:: Action item ::
Find how many lines in the data below mention "glue". Give the number only.

:: Dataset extract ::
****************************************
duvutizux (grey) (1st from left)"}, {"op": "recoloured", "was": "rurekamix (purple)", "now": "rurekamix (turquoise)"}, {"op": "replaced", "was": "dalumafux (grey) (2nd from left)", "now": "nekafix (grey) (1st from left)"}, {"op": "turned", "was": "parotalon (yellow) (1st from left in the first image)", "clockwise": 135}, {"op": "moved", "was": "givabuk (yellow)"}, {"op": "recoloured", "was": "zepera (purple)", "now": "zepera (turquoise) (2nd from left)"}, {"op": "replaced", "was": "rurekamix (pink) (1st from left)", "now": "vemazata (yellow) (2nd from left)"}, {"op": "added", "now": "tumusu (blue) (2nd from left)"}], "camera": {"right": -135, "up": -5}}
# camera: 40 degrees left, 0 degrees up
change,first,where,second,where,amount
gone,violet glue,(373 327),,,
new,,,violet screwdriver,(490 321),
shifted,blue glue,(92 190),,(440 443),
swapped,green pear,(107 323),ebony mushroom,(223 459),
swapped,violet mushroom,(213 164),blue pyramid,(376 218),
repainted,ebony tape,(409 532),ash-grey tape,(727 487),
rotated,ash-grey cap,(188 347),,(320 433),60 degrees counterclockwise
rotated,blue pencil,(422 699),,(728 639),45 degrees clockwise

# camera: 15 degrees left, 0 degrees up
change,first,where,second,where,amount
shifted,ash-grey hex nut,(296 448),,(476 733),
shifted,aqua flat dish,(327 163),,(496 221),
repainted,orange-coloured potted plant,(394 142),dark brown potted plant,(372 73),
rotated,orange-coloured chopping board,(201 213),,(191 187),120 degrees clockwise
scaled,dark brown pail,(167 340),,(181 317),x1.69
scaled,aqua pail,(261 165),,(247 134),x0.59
****************************************
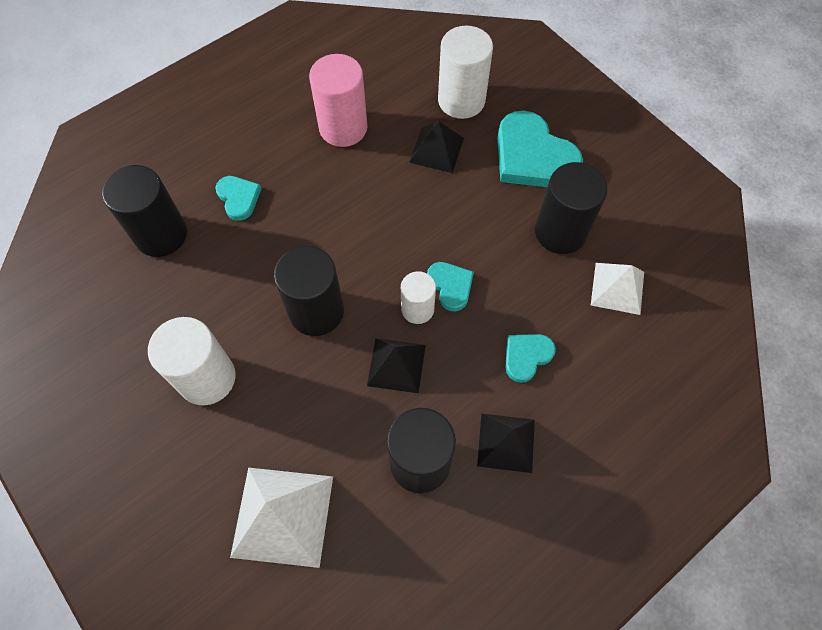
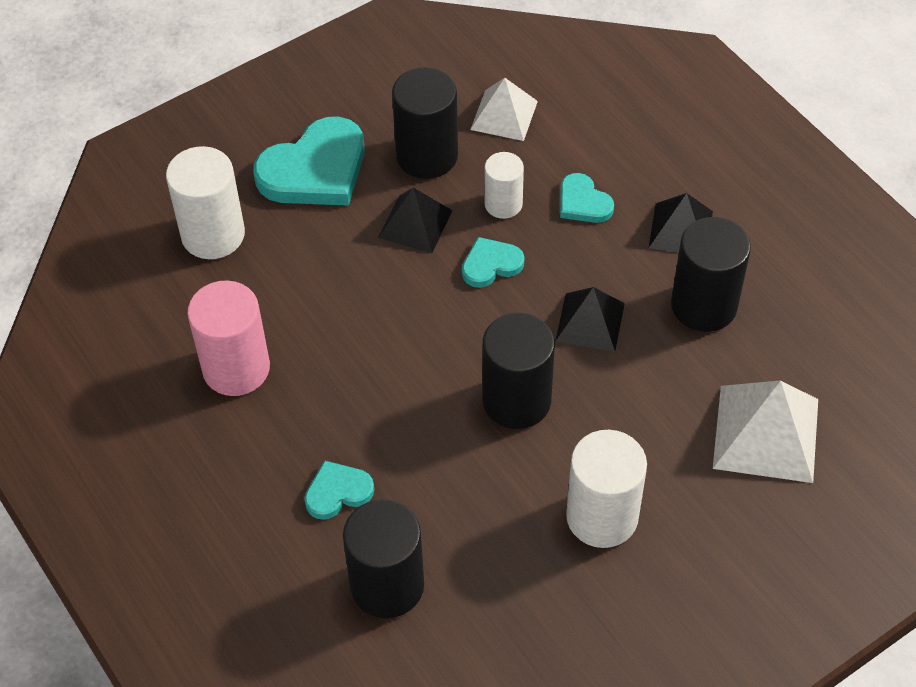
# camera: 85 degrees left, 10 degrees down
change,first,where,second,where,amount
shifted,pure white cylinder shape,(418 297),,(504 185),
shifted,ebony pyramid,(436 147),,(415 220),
****************************************
:: Task answer ::
2